**Action item:** Keep only the lines from the top of the listing through the one with "purple scissors: 5 -> 2", and reproduce them unaltered.

**Exercise material:**
_ _ _ _ _ _ _

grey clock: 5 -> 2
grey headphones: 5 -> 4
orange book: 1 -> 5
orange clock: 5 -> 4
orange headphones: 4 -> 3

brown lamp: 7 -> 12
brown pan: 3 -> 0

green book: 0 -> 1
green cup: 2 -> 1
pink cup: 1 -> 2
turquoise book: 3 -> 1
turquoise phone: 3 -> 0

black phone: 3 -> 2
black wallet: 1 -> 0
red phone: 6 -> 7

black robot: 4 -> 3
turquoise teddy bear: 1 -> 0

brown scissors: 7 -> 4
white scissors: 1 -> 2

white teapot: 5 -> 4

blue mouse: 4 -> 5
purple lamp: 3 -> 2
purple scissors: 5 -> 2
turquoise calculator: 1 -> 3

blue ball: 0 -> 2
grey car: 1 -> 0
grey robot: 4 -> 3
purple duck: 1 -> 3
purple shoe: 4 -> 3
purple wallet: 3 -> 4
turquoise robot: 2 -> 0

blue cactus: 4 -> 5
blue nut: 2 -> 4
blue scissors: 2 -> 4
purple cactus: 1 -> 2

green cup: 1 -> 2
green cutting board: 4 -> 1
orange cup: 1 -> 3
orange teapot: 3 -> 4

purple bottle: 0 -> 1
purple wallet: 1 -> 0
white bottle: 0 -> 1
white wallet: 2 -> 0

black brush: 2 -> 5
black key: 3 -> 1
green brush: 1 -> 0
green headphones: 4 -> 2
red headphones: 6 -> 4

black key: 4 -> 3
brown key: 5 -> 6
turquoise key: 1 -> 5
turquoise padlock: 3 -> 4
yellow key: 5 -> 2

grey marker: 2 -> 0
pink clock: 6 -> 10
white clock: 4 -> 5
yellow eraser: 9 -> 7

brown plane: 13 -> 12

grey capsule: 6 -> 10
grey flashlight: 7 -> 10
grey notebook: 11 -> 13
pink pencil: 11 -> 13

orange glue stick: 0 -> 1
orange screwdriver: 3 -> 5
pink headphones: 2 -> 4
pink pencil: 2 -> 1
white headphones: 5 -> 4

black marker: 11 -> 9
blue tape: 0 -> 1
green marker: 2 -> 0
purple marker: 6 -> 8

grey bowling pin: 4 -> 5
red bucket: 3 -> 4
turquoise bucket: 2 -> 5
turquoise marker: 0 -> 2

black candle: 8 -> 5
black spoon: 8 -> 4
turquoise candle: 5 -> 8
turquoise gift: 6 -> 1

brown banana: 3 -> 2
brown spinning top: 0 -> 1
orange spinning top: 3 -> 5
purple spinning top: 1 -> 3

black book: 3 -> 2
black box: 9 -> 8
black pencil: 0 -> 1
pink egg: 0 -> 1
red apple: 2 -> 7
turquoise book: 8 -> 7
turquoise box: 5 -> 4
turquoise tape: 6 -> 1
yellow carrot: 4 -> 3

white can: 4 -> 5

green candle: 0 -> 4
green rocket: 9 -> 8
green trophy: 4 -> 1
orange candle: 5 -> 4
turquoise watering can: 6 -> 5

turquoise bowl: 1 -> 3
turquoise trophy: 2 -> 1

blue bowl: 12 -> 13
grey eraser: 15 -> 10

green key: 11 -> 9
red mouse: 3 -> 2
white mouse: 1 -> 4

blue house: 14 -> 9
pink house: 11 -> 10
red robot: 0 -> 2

_ _ _ _ _ _ _

**Your response:**
grey clock: 5 -> 2
grey headphones: 5 -> 4
orange book: 1 -> 5
orange clock: 5 -> 4
orange headphones: 4 -> 3

brown lamp: 7 -> 12
brown pan: 3 -> 0

green book: 0 -> 1
green cup: 2 -> 1
pink cup: 1 -> 2
turquoise book: 3 -> 1
turquoise phone: 3 -> 0

black phone: 3 -> 2
black wallet: 1 -> 0
red phone: 6 -> 7

black robot: 4 -> 3
turquoise teddy bear: 1 -> 0

brown scissors: 7 -> 4
white scissors: 1 -> 2

white teapot: 5 -> 4

blue mouse: 4 -> 5
purple lamp: 3 -> 2
purple scissors: 5 -> 2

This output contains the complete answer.